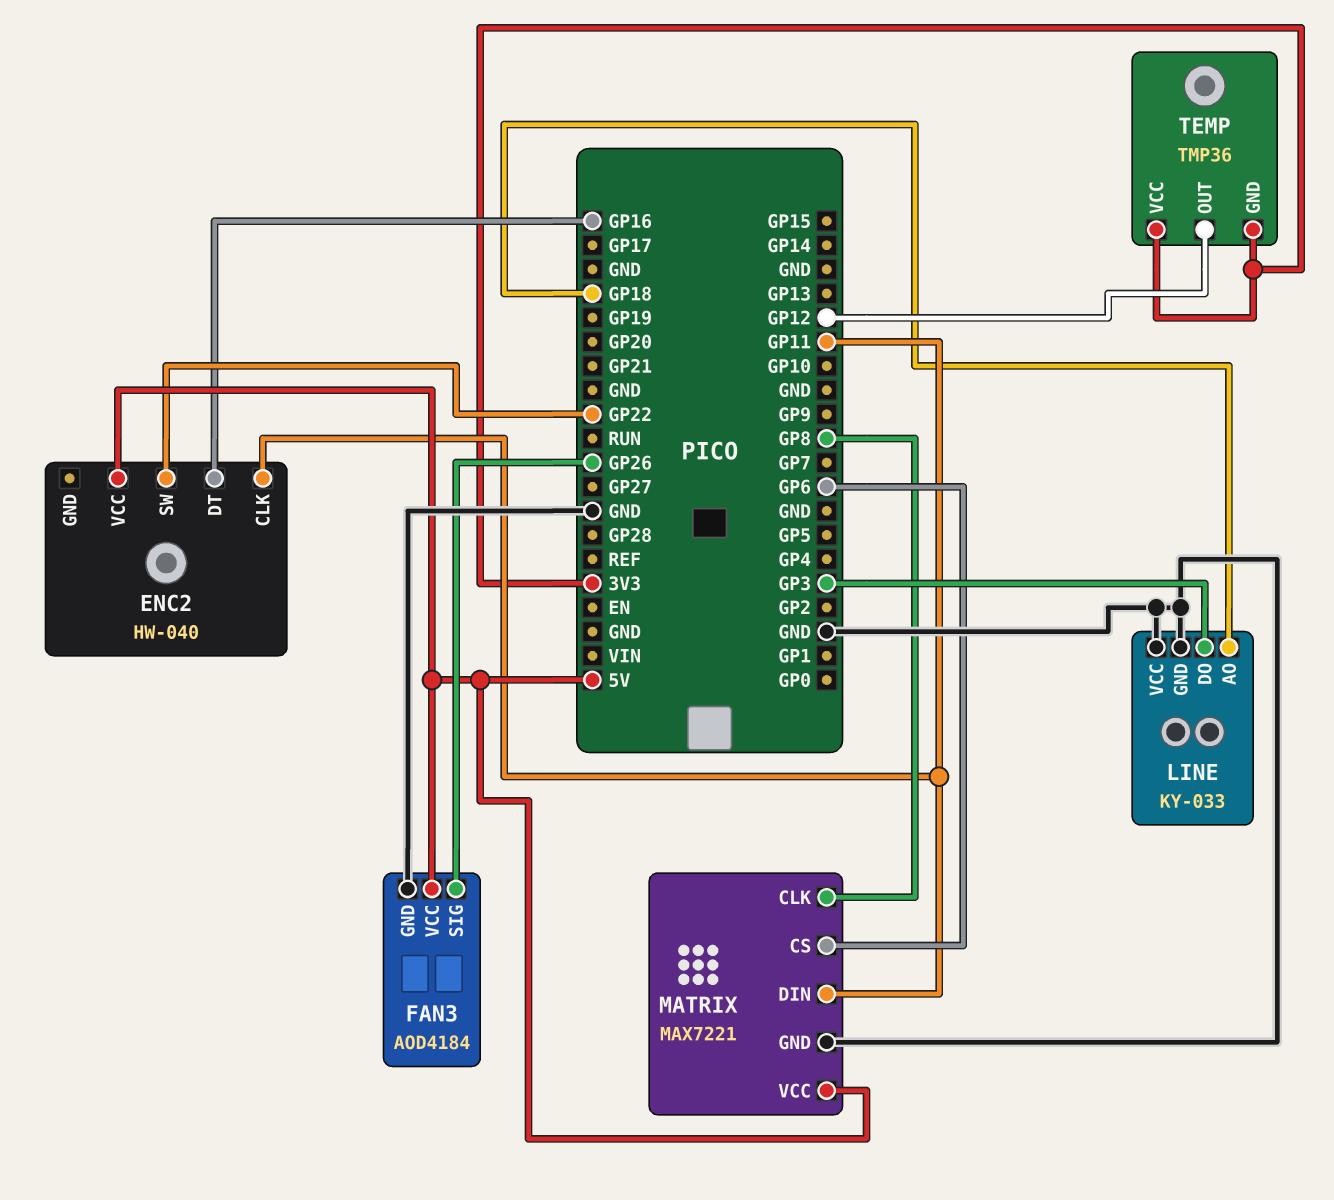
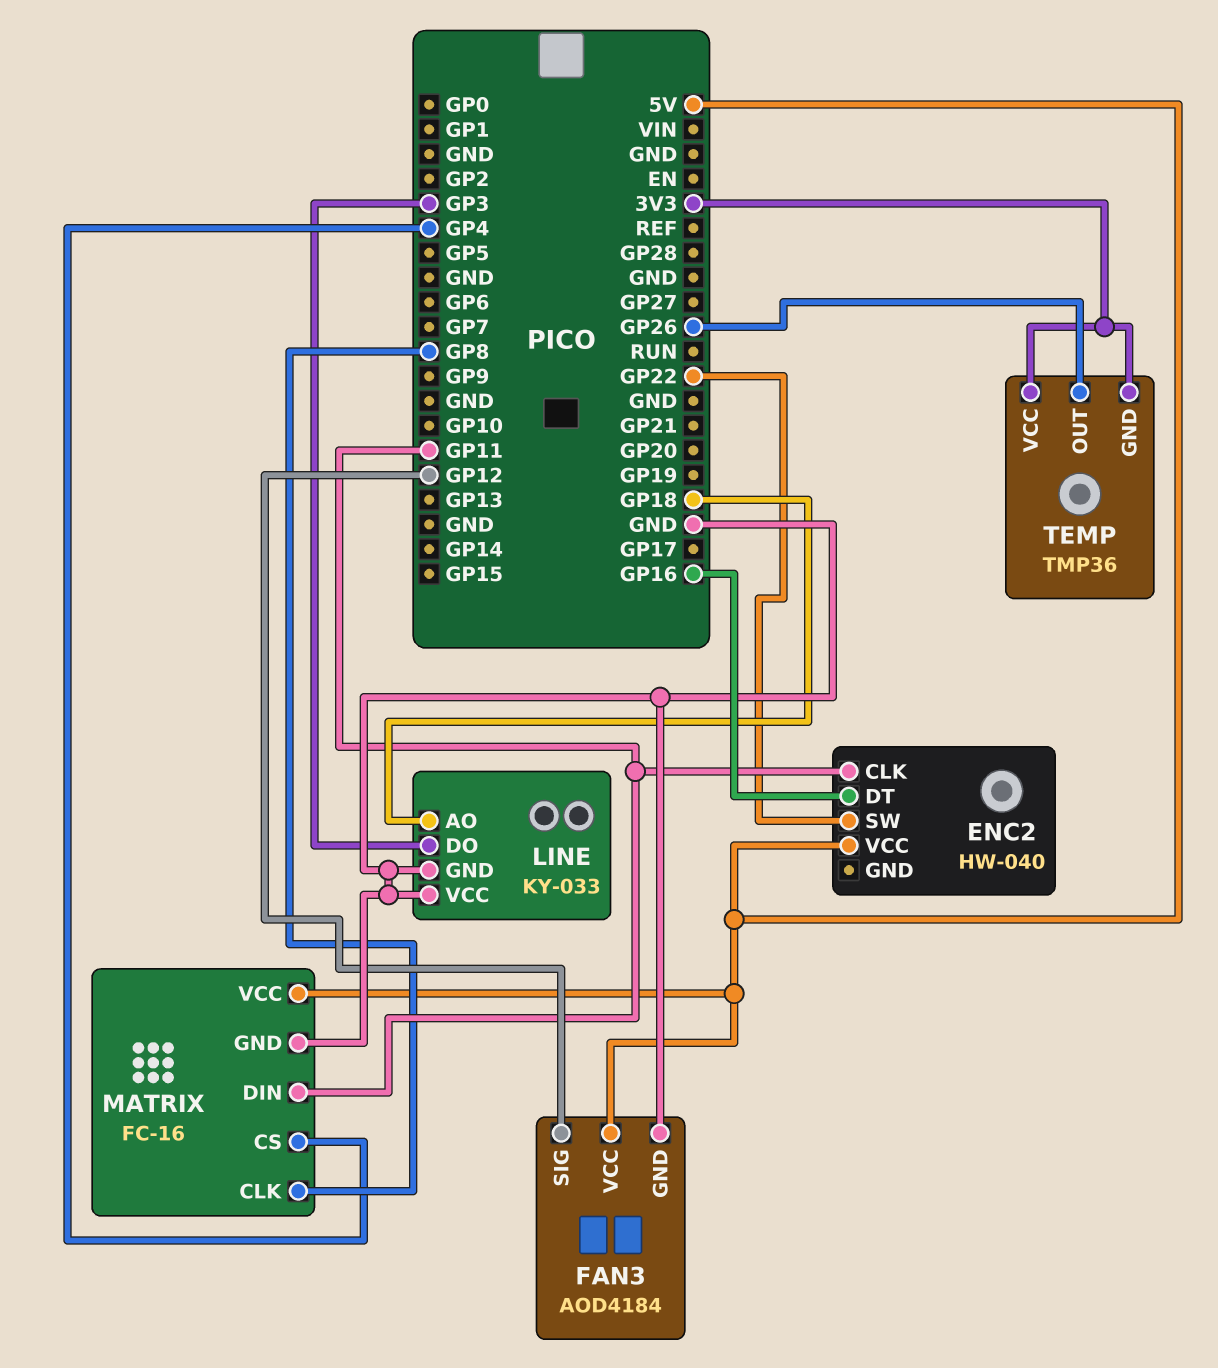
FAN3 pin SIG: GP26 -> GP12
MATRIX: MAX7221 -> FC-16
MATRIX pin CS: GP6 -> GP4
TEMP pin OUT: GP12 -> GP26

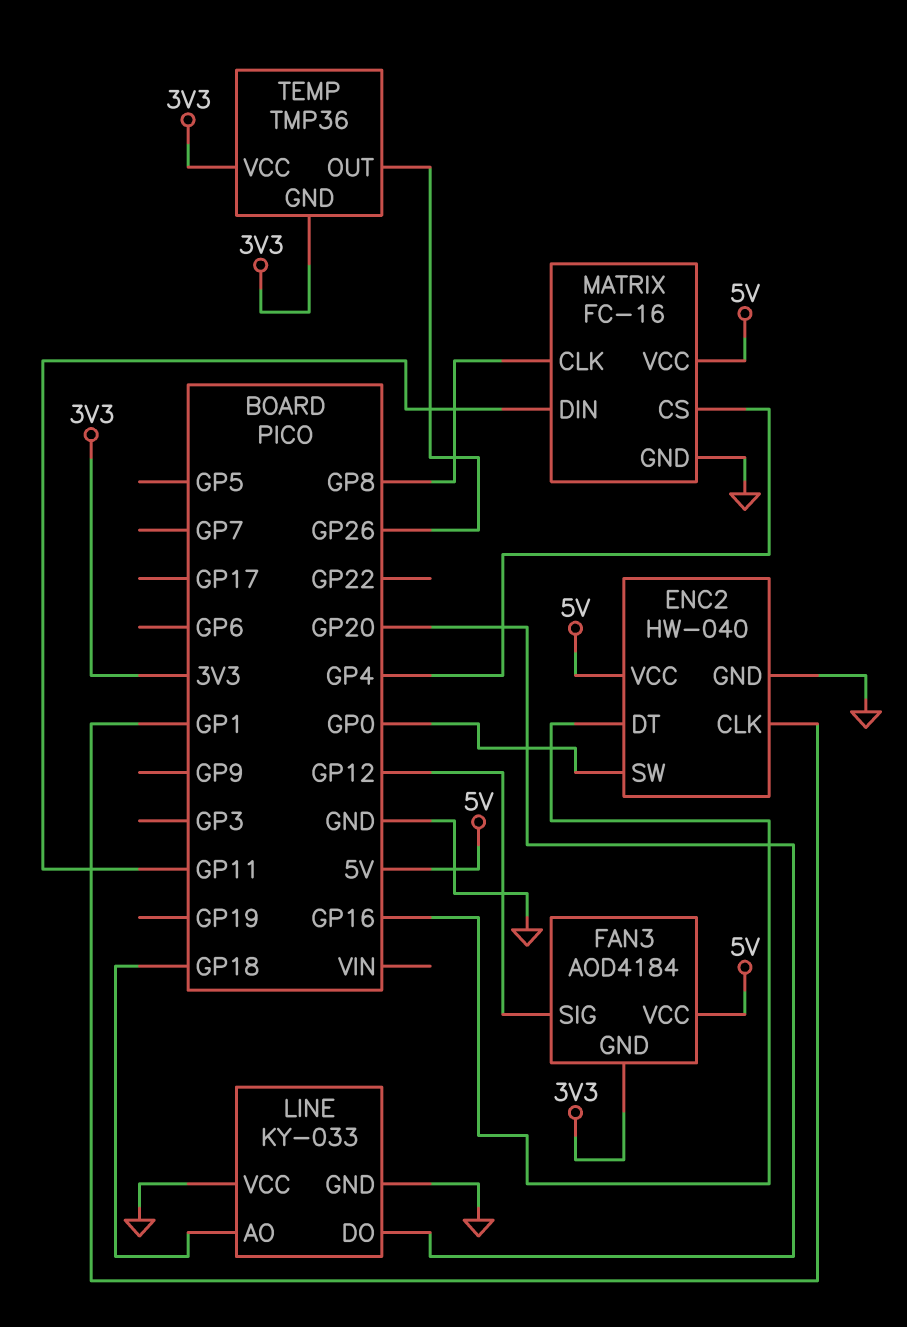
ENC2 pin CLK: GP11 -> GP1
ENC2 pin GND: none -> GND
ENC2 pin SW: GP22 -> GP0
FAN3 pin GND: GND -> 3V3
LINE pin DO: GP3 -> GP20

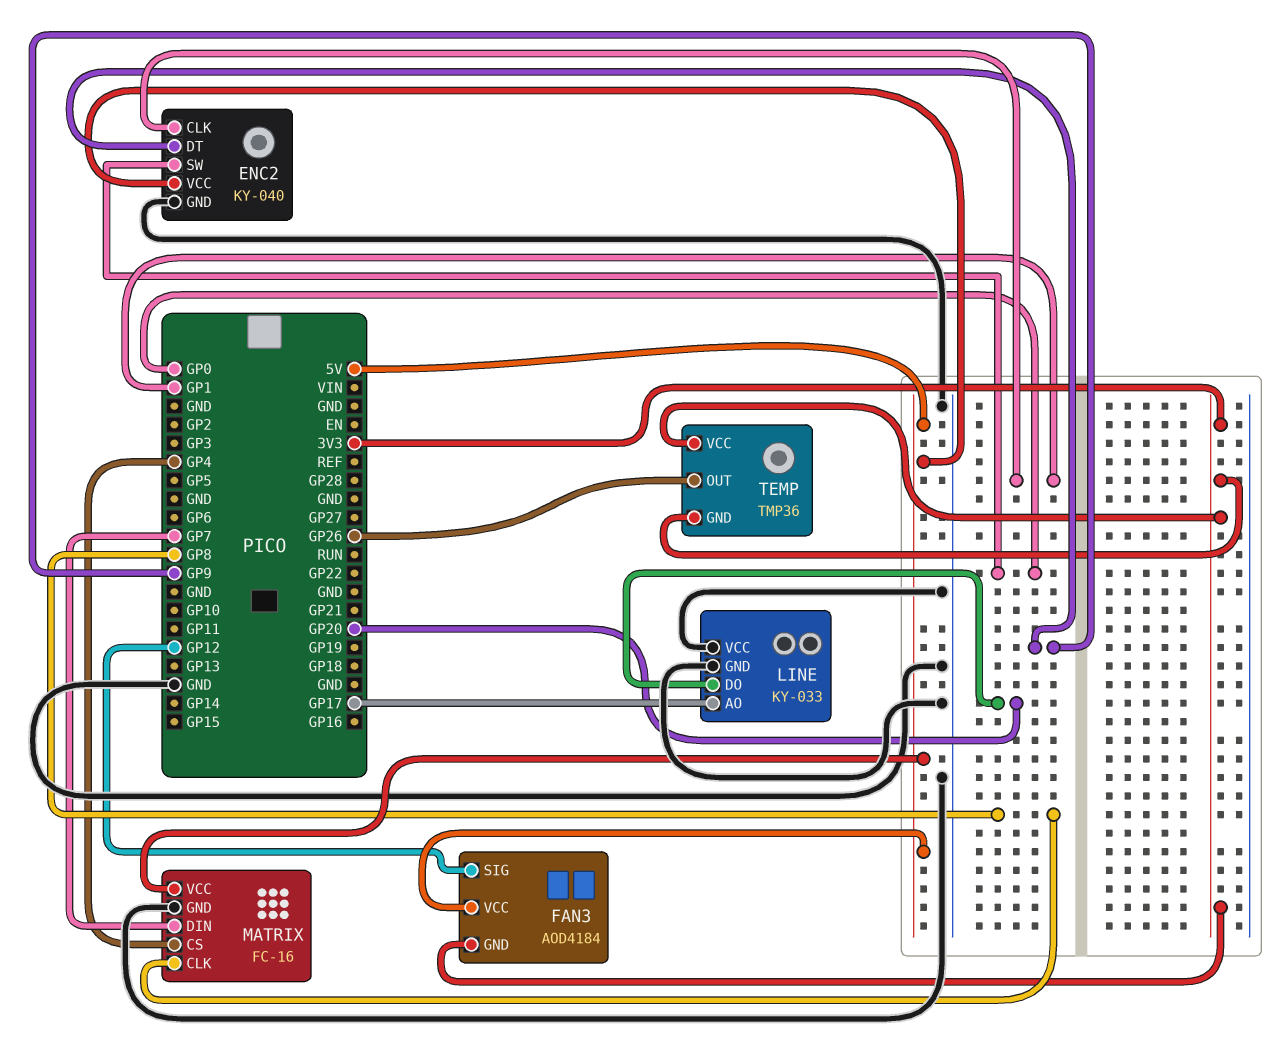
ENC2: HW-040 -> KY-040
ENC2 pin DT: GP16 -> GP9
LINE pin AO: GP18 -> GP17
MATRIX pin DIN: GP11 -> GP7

§ §

### Problem statement
Give the number of lines in the entries that contain the word "MATRIX", without any other words.

### Answer box
3